Work task:
Repeat the records below exactly, leaving out every picture.

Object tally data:
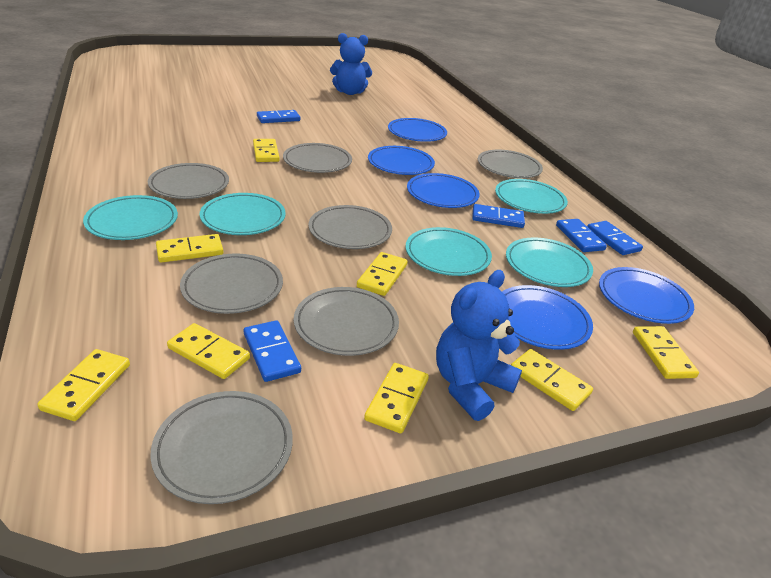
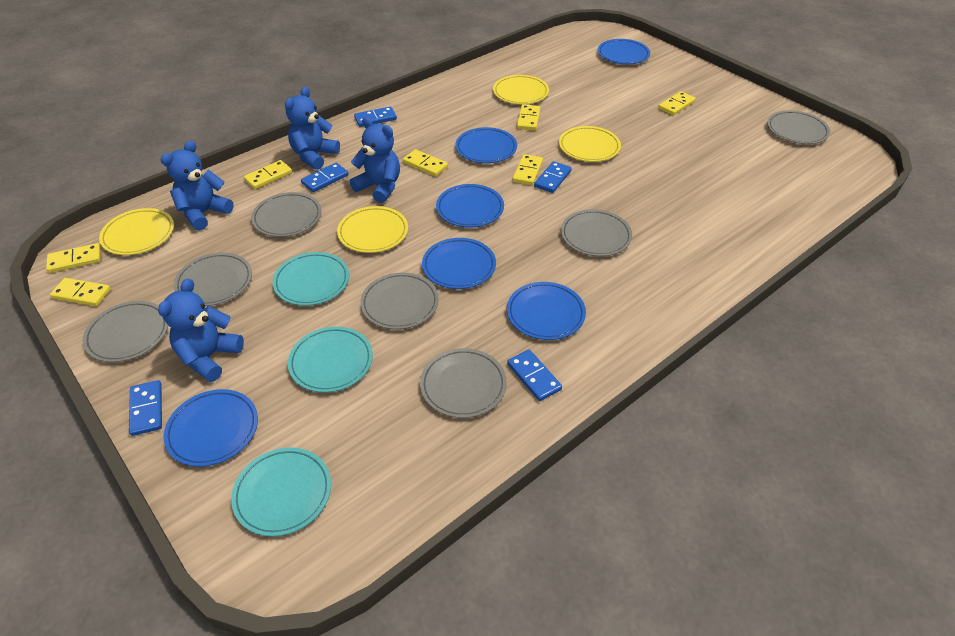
blue plate: [368,146,435,175] [388,118,447,142] [407,173,480,208] [502,285,593,350] [599,267,694,324] = 5 -> [163,389,258,467] [422,238,496,289] [436,184,504,228] [455,127,517,163] [507,282,586,340] [598,39,650,64] = 6
blue teddy bear: [330,33,372,95] [436,270,522,421] = 2 -> [158,278,244,382] [161,141,234,230] [285,87,340,170] [350,117,400,203] = 4
turquoise plate: [83,195,178,240] [200,193,286,235] [406,227,492,276] [495,179,568,214] [506,237,593,287] = 5 -> [231,447,331,536] [272,252,349,306] [288,327,373,392] = 3
yellow domino: [37,349,130,421] [156,234,223,263] [167,323,250,379] [253,139,280,162] [357,252,408,296] [364,363,429,433] [511,349,593,411] [633,326,699,379] = 8 -> [46,243,101,273] [50,278,111,306] [244,160,292,189] [403,149,448,176] [512,154,543,185] [517,104,540,130] [658,91,696,115] = 7
yellow plate: none = 0 -> [99,208,174,255] [337,206,408,253] [493,75,549,104] [559,126,621,162] = 4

Result of this exercise:
blue plate: [368,146,435,175] [388,118,447,142] [407,173,480,208] [502,285,593,350] [599,267,694,324] = 5 -> [163,389,258,467] [422,238,496,289] [436,184,504,228] [455,127,517,163] [507,282,586,340] [598,39,650,64] = 6
blue teddy bear: [330,33,372,95] [436,270,522,421] = 2 -> [158,278,244,382] [161,141,234,230] [285,87,340,170] [350,117,400,203] = 4
turquoise plate: [83,195,178,240] [200,193,286,235] [406,227,492,276] [495,179,568,214] [506,237,593,287] = 5 -> [231,447,331,536] [272,252,349,306] [288,327,373,392] = 3
yellow domino: [37,349,130,421] [156,234,223,263] [167,323,250,379] [253,139,280,162] [357,252,408,296] [364,363,429,433] [511,349,593,411] [633,326,699,379] = 8 -> [46,243,101,273] [50,278,111,306] [244,160,292,189] [403,149,448,176] [512,154,543,185] [517,104,540,130] [658,91,696,115] = 7
yellow plate: none = 0 -> [99,208,174,255] [337,206,408,253] [493,75,549,104] [559,126,621,162] = 4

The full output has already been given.